◆ Assignment ◆
Return every line from the one with "(245, 535) = (187, 166): none -> green bucket" through the one with "(659, 313) = (384, 337): green box -> none", inclusive, exactly as it appears below.

Supplied information START

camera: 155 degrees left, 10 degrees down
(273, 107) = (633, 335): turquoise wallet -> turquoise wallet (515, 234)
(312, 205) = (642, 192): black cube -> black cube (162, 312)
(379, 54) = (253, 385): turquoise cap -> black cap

Supplied information END
Supplied information START

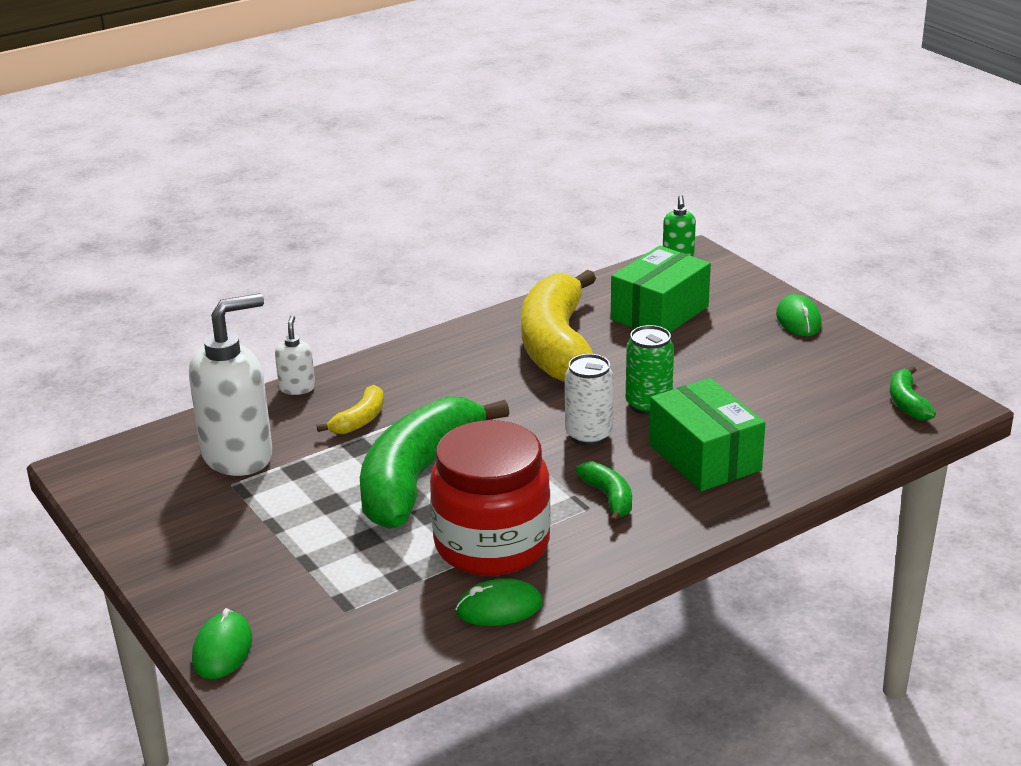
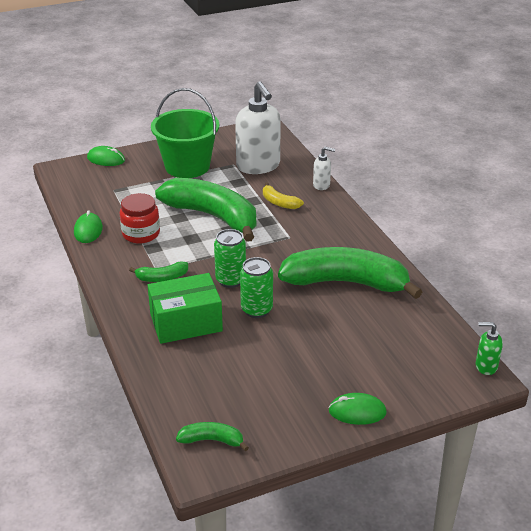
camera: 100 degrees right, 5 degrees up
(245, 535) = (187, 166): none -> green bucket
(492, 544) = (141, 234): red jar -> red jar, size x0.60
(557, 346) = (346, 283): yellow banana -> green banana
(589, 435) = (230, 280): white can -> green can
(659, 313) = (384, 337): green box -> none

Supplied information END

◆ Task output ◆
(245, 535) = (187, 166): none -> green bucket
(492, 544) = (141, 234): red jar -> red jar, size x0.60
(557, 346) = (346, 283): yellow banana -> green banana
(589, 435) = (230, 280): white can -> green can
(659, 313) = (384, 337): green box -> none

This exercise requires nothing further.